--- What is expected ---
From the entries below, please output exactly the lines starting at the one containing "yellow trapezoid at" and ending at the one containing "white triangle at", both included.
#### Data shown
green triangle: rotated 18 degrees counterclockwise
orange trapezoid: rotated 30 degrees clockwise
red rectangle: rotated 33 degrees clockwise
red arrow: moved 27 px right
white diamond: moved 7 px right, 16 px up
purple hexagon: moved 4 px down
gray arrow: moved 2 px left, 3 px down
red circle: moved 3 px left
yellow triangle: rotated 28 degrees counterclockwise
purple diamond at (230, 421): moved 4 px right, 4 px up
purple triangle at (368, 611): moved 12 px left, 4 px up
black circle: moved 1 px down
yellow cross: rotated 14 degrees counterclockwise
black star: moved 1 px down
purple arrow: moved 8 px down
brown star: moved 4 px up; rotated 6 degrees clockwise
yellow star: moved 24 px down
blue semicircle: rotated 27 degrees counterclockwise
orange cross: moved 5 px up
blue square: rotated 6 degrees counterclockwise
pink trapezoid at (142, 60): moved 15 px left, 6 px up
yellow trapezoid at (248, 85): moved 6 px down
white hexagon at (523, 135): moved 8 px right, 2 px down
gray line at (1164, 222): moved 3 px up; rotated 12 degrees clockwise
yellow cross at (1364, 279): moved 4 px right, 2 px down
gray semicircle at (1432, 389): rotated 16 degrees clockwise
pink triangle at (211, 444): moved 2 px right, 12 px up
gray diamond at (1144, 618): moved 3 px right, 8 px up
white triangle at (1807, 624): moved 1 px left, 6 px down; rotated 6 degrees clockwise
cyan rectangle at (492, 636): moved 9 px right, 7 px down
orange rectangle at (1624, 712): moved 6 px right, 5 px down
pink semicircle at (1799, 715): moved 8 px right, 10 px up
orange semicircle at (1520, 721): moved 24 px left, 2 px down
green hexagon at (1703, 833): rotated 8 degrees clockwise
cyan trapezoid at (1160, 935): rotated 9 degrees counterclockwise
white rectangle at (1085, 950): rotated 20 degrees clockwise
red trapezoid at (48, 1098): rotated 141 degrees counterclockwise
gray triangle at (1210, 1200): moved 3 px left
########
--- Task answer ---
yellow trapezoid at (248, 85): moved 6 px down
white hexagon at (523, 135): moved 8 px right, 2 px down
gray line at (1164, 222): moved 3 px up; rotated 12 degrees clockwise
yellow cross at (1364, 279): moved 4 px right, 2 px down
gray semicircle at (1432, 389): rotated 16 degrees clockwise
pink triangle at (211, 444): moved 2 px right, 12 px up
gray diamond at (1144, 618): moved 3 px right, 8 px up
white triangle at (1807, 624): moved 1 px left, 6 px down; rotated 6 degrees clockwise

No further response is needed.